**AVAILABLE DATA**
§

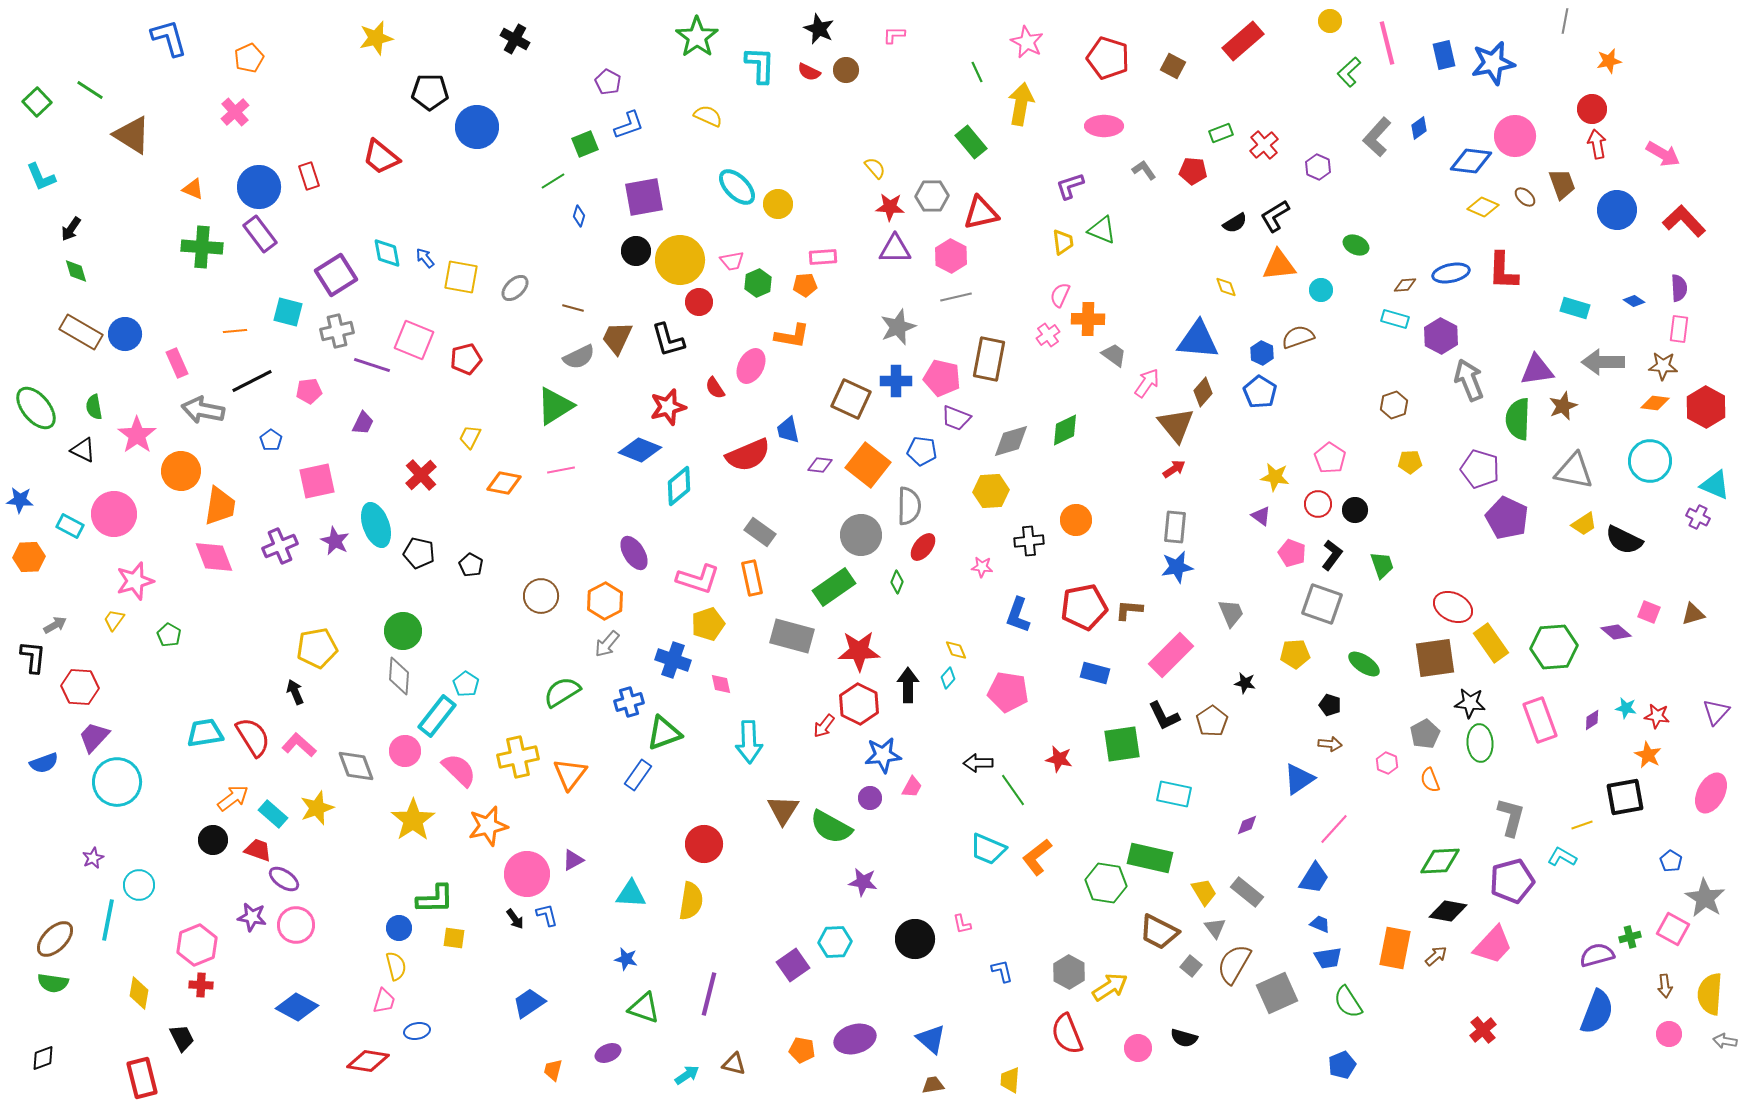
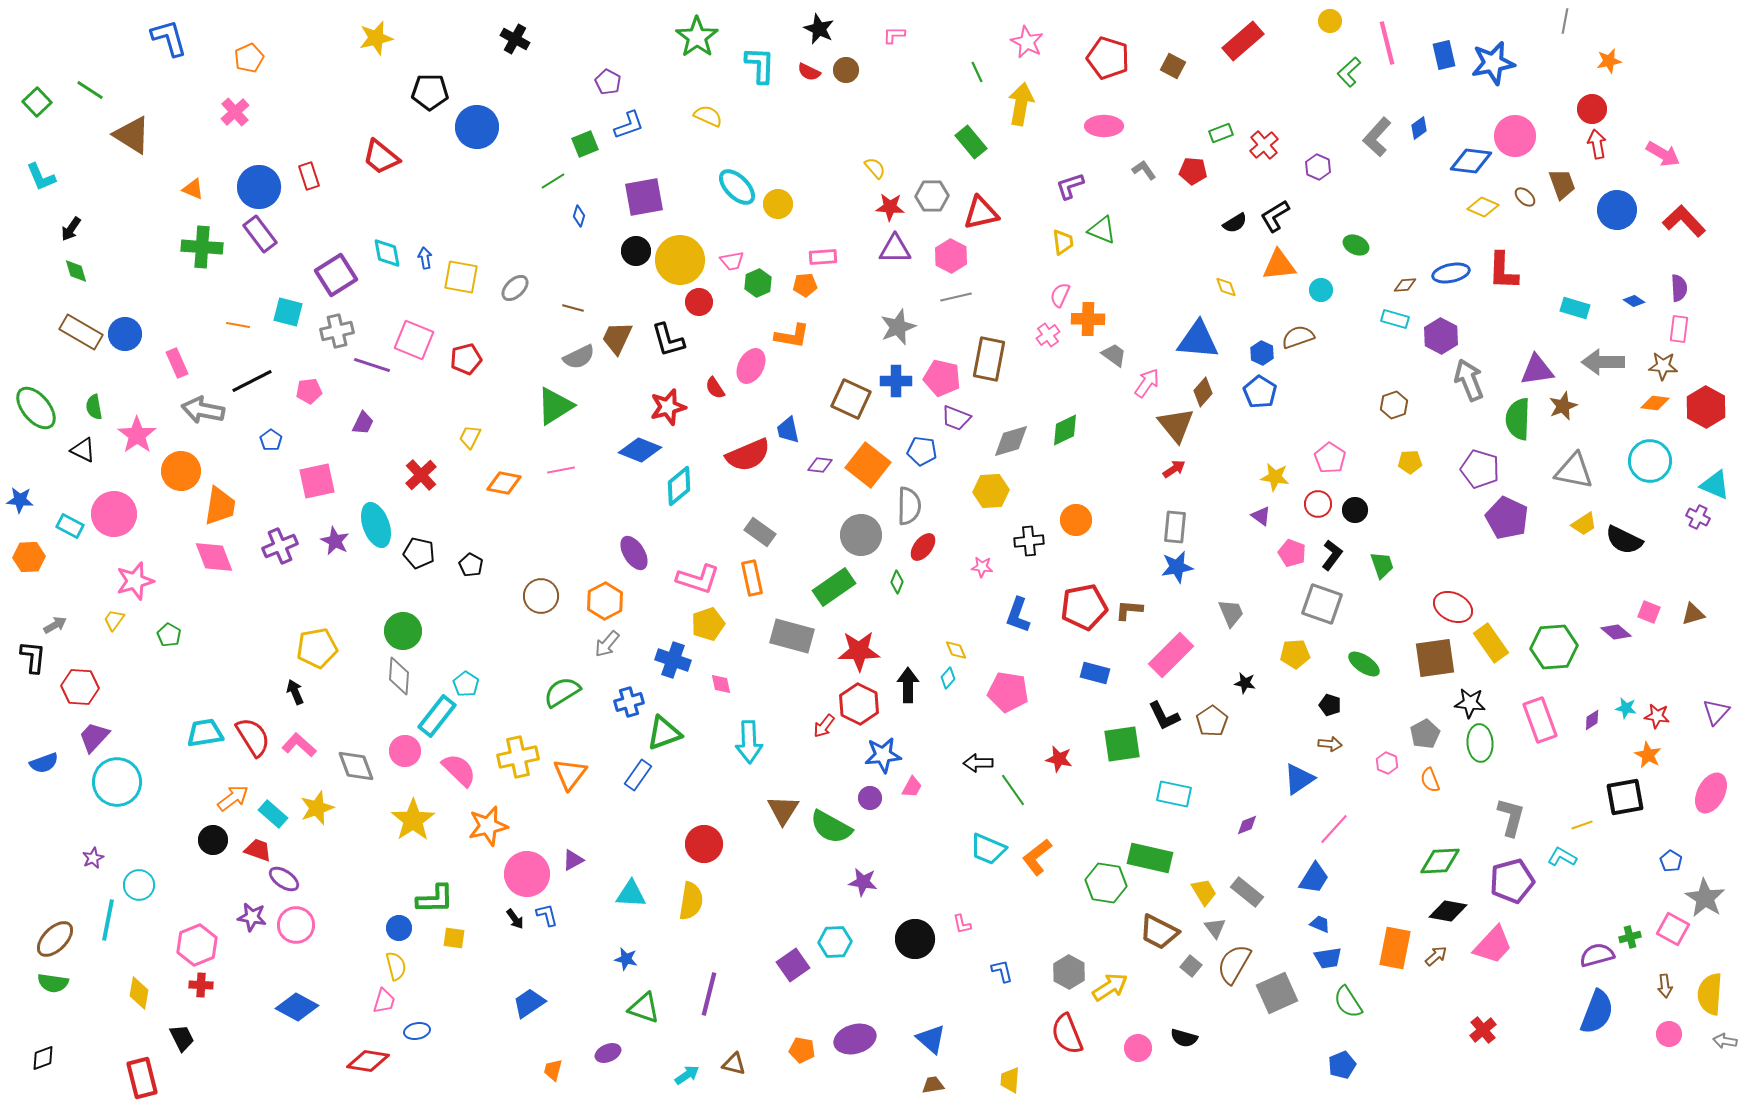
blue arrow at (425, 258): rotated 30 degrees clockwise
orange line at (235, 331): moved 3 px right, 6 px up; rotated 15 degrees clockwise
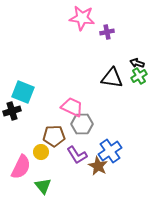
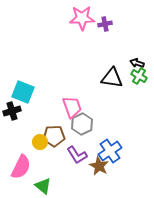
pink star: rotated 10 degrees counterclockwise
purple cross: moved 2 px left, 8 px up
green cross: rotated 28 degrees counterclockwise
pink trapezoid: rotated 45 degrees clockwise
gray hexagon: rotated 25 degrees counterclockwise
yellow circle: moved 1 px left, 10 px up
brown star: moved 1 px right
green triangle: rotated 12 degrees counterclockwise
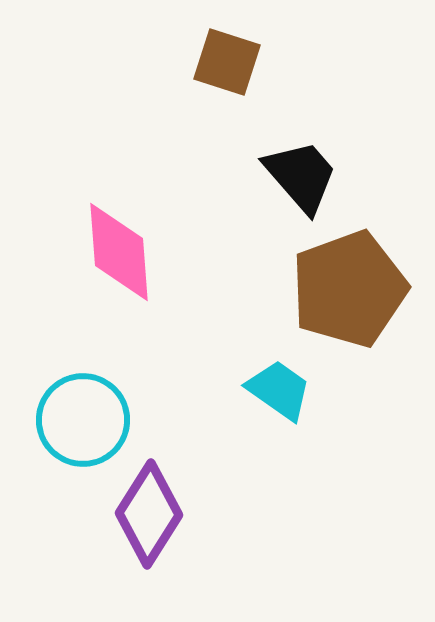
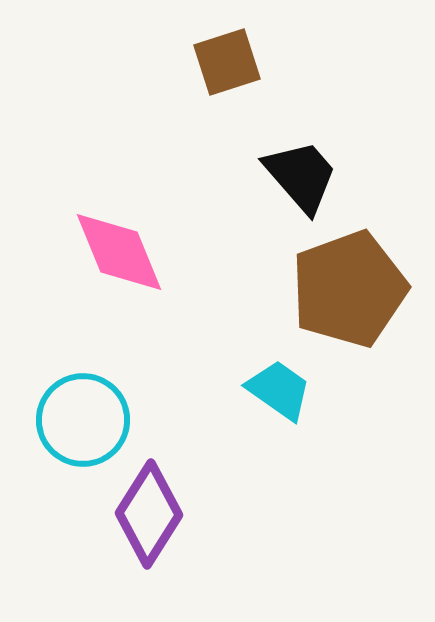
brown square: rotated 36 degrees counterclockwise
pink diamond: rotated 18 degrees counterclockwise
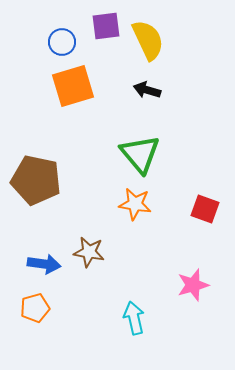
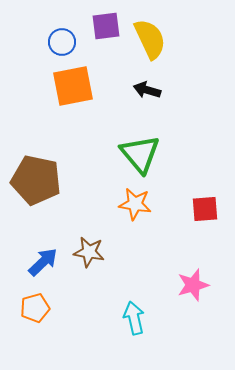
yellow semicircle: moved 2 px right, 1 px up
orange square: rotated 6 degrees clockwise
red square: rotated 24 degrees counterclockwise
blue arrow: moved 1 px left, 2 px up; rotated 52 degrees counterclockwise
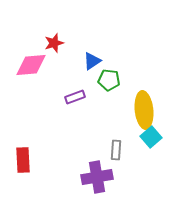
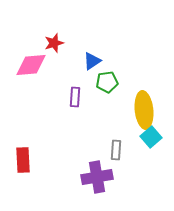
green pentagon: moved 2 px left, 2 px down; rotated 15 degrees counterclockwise
purple rectangle: rotated 66 degrees counterclockwise
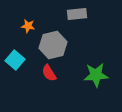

§

**TASK INSTRUCTIONS**
Number of lines above containing the word "cross": state it and add nothing else.

**COMPLETED EXERCISE**
2